What is required ▸
Return, in full, every line of the entries below that contains the word "grey".

Given data ▸
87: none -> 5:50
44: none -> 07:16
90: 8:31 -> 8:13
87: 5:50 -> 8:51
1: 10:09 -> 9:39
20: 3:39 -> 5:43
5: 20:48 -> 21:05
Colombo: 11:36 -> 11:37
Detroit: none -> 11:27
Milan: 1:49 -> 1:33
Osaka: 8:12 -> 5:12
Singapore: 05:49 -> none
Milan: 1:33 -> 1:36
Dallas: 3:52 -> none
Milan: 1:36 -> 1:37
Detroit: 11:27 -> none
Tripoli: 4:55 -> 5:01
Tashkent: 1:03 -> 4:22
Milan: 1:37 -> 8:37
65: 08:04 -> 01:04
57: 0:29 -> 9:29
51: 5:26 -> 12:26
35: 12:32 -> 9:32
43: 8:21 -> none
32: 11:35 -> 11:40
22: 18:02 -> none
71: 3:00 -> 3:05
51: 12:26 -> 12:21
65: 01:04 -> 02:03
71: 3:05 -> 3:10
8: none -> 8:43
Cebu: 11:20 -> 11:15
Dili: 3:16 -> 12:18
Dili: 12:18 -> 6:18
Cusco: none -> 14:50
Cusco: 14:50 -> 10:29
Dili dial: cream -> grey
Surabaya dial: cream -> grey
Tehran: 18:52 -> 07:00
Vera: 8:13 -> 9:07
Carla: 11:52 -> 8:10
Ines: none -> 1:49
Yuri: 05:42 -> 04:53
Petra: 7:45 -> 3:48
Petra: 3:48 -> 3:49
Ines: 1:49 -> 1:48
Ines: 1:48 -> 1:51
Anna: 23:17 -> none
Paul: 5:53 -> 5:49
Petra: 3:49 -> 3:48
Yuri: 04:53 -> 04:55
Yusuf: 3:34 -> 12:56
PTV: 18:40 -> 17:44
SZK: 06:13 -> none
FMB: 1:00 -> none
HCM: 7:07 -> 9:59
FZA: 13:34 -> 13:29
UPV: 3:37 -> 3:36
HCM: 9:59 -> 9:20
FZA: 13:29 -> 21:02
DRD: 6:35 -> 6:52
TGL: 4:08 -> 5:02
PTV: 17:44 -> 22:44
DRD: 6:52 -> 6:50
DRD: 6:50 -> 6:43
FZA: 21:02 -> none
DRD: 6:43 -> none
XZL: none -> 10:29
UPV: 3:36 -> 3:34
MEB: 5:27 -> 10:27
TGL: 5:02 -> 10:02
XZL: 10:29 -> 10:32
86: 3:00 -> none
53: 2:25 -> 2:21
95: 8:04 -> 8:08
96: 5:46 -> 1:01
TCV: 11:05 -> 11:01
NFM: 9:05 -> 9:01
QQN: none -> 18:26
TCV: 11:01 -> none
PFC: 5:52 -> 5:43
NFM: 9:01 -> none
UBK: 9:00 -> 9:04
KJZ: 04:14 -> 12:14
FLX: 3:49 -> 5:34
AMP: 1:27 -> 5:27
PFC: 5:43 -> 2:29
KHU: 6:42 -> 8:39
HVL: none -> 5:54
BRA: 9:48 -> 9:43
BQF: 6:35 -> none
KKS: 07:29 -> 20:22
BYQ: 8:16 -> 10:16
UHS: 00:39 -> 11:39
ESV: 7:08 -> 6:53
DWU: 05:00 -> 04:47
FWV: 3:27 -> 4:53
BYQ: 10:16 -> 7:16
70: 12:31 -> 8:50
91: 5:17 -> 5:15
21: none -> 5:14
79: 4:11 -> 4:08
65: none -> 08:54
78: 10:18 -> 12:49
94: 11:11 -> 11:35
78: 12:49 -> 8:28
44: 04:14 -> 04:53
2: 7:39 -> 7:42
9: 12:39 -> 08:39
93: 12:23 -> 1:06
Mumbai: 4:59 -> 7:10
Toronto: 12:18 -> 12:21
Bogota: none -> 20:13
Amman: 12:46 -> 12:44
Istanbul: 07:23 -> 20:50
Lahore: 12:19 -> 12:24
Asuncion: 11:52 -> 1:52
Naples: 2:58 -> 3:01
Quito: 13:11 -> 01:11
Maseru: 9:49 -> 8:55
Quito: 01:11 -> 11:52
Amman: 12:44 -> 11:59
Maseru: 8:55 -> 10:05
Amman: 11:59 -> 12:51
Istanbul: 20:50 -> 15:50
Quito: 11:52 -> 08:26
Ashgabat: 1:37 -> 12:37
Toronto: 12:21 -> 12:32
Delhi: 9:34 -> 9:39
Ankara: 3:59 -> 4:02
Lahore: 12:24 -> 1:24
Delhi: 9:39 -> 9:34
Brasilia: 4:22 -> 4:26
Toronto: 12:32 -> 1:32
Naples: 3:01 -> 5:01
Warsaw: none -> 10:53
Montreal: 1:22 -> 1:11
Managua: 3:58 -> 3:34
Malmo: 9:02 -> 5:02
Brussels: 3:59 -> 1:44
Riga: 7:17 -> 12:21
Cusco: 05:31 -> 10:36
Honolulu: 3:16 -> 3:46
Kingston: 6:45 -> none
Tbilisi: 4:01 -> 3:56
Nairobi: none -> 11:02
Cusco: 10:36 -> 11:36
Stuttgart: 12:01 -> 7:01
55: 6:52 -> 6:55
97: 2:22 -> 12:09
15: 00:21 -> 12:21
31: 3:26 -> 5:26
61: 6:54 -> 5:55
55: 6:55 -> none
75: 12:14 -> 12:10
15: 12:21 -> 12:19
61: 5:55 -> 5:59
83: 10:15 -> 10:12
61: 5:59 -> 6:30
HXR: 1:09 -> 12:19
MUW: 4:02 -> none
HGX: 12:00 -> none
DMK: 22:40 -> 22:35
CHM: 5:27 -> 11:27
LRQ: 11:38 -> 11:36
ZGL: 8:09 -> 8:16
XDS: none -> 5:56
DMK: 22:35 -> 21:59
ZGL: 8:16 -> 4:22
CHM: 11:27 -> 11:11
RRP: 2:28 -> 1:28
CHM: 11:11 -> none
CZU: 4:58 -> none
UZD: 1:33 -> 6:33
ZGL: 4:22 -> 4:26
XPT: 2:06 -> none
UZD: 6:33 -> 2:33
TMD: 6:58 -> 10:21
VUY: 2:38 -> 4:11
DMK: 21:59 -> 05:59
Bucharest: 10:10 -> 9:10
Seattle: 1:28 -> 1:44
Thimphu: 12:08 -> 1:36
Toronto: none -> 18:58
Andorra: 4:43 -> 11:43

Solution to this exercise ▸
Dili dial: cream -> grey
Surabaya dial: cream -> grey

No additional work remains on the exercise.